• _YOUR INSTRUCTIONS_
Extract each line of the listing below that contains the string "time".

• _DATA SUPPLIED_
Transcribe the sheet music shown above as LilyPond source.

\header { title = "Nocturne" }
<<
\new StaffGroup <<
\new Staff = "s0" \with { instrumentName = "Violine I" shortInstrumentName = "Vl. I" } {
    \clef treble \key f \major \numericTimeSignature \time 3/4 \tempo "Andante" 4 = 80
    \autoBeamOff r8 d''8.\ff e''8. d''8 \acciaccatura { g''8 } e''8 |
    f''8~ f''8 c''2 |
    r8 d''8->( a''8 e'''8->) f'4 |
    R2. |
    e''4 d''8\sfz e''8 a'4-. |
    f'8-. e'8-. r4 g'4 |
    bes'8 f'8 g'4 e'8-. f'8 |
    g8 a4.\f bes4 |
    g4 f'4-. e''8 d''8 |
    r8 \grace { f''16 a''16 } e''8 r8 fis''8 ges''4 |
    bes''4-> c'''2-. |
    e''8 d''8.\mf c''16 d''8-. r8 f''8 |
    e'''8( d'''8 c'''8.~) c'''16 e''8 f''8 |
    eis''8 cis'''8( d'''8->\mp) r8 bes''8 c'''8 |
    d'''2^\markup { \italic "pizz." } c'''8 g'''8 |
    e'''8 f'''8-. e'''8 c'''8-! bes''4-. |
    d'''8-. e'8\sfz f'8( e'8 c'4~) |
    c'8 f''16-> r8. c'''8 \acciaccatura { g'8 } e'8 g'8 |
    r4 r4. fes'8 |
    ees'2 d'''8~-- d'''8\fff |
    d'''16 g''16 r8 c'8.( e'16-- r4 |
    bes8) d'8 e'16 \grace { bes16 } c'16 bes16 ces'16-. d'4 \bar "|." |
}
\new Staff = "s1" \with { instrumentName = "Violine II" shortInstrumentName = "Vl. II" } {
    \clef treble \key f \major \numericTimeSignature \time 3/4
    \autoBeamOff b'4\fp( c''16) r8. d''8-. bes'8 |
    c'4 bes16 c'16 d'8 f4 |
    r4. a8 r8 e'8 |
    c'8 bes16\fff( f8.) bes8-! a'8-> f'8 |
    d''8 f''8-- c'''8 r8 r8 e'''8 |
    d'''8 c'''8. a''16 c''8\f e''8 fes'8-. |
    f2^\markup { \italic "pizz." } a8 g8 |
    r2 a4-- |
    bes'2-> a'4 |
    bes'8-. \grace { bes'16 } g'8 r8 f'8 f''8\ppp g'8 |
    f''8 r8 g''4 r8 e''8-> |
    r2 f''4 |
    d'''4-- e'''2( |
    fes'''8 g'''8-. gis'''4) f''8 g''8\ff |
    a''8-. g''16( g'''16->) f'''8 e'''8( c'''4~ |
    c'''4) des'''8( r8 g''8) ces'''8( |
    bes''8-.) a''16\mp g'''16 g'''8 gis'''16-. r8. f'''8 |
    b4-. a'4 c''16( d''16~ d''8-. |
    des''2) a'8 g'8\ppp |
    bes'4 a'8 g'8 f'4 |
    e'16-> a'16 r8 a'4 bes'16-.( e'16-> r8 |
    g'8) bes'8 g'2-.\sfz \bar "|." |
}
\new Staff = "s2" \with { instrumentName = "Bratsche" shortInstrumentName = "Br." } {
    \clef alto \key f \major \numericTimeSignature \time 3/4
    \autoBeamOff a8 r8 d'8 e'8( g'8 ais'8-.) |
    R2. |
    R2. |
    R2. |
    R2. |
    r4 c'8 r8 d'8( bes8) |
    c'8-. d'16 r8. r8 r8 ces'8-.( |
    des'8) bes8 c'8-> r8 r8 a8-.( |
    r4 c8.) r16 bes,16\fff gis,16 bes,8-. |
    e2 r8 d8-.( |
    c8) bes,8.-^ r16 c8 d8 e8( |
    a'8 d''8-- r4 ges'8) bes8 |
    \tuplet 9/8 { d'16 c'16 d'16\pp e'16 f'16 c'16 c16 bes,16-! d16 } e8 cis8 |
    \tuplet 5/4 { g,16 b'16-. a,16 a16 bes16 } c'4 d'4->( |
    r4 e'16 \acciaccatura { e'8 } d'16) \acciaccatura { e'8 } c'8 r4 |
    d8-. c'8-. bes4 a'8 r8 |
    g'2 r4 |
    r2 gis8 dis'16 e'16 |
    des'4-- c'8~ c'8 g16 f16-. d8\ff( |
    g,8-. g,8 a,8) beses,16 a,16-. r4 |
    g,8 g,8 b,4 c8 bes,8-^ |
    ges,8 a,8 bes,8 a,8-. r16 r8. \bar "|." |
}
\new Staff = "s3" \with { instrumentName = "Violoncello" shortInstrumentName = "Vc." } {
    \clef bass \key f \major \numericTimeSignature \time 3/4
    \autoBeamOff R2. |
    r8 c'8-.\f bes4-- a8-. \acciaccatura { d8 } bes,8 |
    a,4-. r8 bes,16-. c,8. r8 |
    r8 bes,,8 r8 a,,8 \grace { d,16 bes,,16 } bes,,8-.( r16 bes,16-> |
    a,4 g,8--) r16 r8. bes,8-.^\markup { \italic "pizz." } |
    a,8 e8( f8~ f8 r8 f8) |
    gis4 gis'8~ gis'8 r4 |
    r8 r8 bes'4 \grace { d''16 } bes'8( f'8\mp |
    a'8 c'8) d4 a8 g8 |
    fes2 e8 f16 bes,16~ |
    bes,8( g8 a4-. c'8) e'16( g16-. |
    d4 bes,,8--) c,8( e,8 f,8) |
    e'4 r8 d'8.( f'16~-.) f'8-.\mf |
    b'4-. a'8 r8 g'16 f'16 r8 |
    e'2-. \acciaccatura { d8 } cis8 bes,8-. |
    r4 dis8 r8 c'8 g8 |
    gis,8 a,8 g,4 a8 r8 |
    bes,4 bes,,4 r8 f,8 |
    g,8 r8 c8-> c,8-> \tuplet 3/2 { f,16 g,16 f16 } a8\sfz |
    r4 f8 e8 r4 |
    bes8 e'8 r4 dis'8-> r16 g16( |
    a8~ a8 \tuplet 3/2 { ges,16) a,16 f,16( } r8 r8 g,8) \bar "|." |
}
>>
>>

• _TASK OUTPUT_
    \clef treble \key f \major \numericTimeSignature \time 3/4 \tempo "Andante" 4 = 80
    \clef treble \key f \major \numericTimeSignature \time 3/4
    \clef alto \key f \major \numericTimeSignature \time 3/4
    \clef bass \key f \major \numericTimeSignature \time 3/4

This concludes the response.